* _What is needed_: The answer is to be the lines below that lie between the line holding "(334, 431) = (331, 336): green" and the line holding "(497, 144) = (371, 343): none -> pink phone", inclusive, transcribed exactly and free of pictures.
[Start of section]
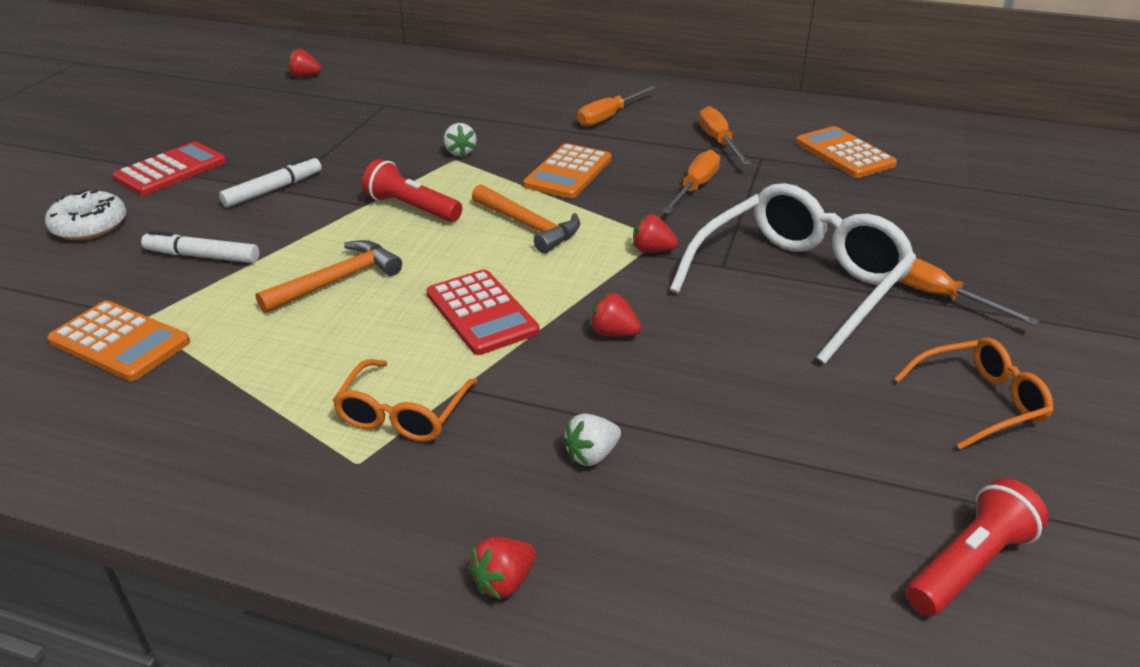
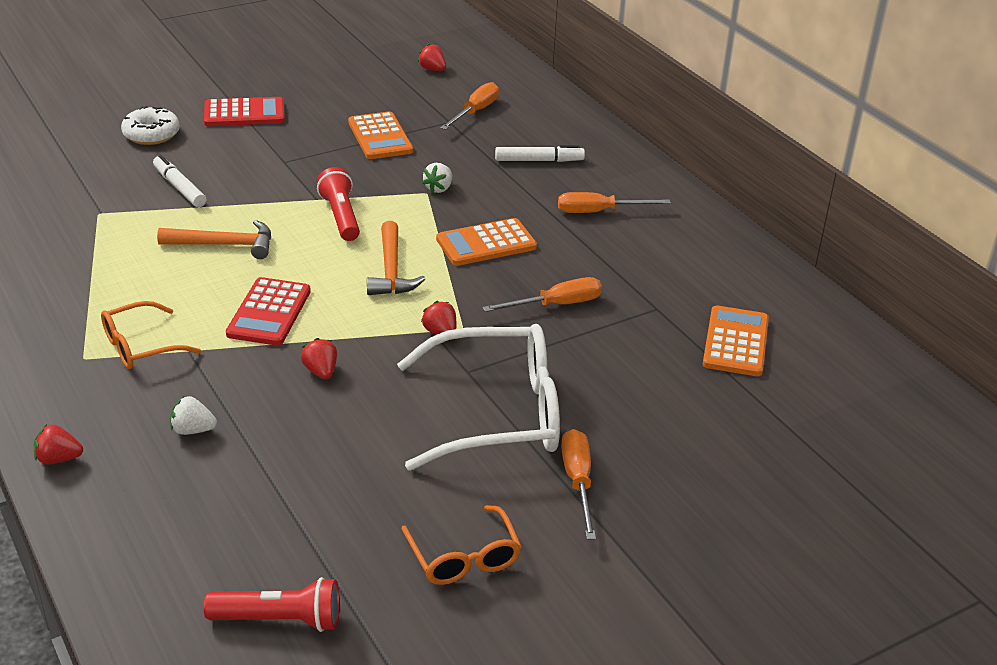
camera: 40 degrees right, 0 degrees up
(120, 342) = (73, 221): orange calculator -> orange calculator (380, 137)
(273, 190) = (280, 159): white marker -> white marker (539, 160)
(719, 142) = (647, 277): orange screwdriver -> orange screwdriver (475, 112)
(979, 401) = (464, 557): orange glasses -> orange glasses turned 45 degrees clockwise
[End of section]
[Start of section]
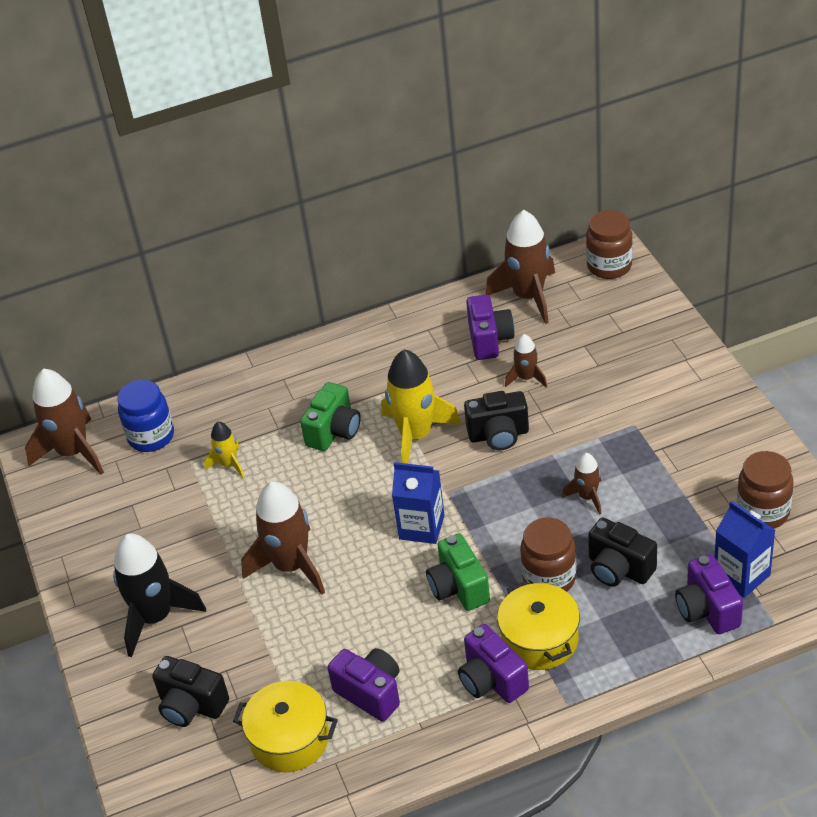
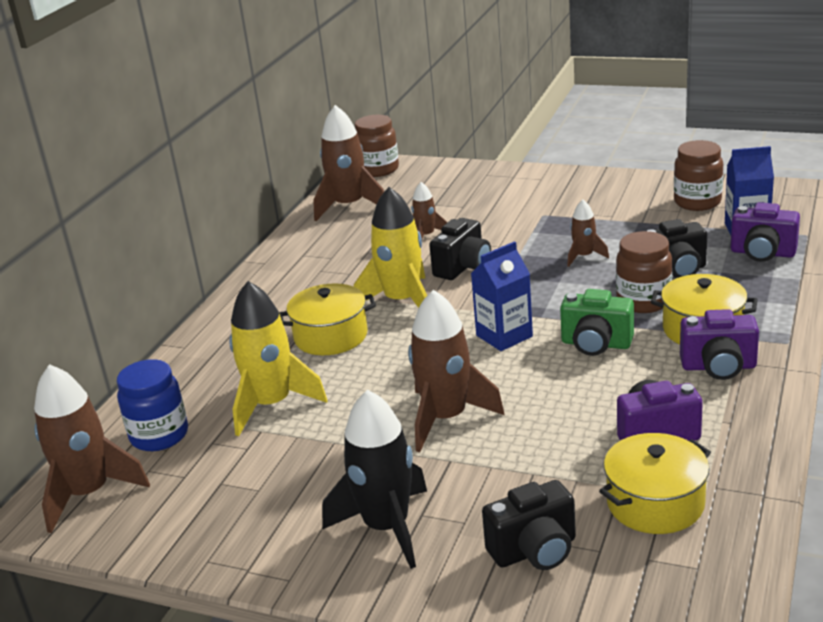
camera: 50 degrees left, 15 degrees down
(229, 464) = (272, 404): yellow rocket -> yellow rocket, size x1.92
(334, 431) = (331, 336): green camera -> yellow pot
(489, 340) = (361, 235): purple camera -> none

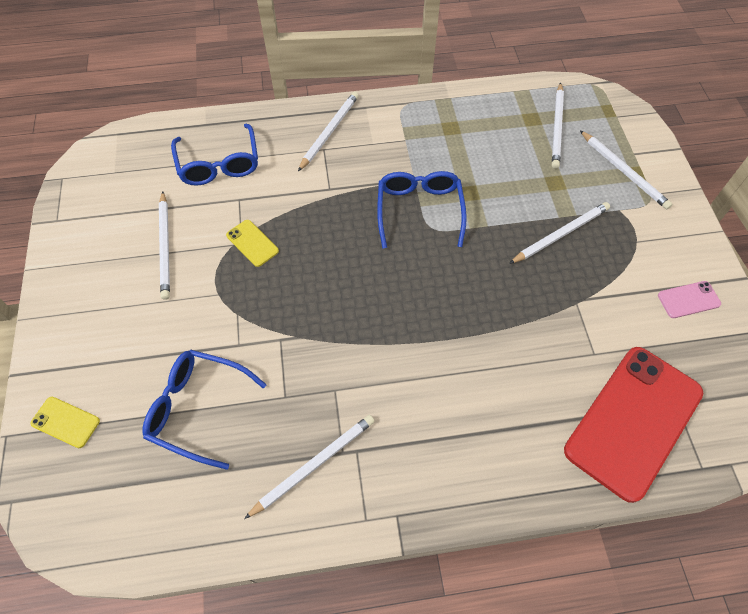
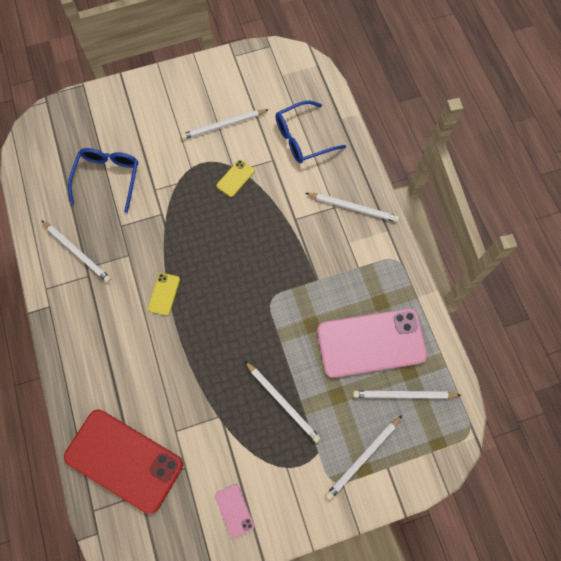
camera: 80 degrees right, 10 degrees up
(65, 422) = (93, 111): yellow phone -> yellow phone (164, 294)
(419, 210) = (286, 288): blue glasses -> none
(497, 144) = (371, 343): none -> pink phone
[End of section]
* _Task response_:
(334, 431) = (331, 336): green camera -> yellow pot
(489, 340) = (361, 235): purple camera -> none

camera: 80 degrees right, 10 degrees up
(65, 422) = (93, 111): yellow phone -> yellow phone (164, 294)
(419, 210) = (286, 288): blue glasses -> none
(497, 144) = (371, 343): none -> pink phone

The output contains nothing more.